#### [Scene content tallies]
%%
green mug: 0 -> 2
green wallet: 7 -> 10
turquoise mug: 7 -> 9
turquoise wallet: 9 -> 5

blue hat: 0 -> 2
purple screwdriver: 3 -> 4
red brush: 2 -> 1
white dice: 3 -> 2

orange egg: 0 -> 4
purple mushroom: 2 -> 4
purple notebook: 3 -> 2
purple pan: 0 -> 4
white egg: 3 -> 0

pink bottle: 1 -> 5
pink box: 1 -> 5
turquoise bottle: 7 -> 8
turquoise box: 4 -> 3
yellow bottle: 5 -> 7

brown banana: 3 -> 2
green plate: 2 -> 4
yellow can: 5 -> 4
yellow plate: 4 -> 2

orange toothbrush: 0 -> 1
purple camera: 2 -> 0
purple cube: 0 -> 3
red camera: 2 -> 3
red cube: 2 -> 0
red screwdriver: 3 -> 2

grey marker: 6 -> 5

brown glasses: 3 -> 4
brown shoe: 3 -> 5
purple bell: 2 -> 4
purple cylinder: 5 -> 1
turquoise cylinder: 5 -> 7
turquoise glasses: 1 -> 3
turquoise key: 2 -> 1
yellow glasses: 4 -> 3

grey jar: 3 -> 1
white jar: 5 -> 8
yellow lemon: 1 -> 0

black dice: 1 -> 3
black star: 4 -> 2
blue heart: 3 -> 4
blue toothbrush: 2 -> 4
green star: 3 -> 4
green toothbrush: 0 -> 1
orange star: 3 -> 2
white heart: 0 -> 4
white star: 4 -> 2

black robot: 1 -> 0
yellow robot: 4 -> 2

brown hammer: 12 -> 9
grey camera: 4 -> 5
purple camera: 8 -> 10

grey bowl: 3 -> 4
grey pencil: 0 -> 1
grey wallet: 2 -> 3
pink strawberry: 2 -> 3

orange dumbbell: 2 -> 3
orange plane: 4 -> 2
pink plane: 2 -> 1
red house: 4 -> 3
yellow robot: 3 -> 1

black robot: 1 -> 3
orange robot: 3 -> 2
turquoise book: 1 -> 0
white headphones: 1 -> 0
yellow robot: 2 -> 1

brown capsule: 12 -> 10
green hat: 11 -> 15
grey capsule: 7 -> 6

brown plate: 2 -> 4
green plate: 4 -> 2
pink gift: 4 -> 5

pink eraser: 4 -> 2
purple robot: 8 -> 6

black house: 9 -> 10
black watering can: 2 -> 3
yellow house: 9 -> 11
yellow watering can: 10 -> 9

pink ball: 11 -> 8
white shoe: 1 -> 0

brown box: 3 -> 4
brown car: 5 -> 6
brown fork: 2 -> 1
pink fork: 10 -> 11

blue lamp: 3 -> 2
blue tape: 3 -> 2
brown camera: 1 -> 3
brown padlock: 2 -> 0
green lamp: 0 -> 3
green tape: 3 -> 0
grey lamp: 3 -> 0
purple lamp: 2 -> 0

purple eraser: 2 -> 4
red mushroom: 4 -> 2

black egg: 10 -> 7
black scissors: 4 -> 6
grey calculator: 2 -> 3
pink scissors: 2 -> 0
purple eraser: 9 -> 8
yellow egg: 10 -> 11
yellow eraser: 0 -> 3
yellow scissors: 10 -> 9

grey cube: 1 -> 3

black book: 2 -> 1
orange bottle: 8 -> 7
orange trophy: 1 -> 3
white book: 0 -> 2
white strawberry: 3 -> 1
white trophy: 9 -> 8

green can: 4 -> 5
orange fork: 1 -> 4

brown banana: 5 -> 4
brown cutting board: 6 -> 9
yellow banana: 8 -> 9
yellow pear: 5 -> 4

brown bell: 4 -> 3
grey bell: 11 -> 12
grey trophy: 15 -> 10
%%
#### [Instructions to follow]
Your response should contain each line of the entries above that holds the string "cube".

#### [Solution]
purple cube: 0 -> 3
red cube: 2 -> 0
grey cube: 1 -> 3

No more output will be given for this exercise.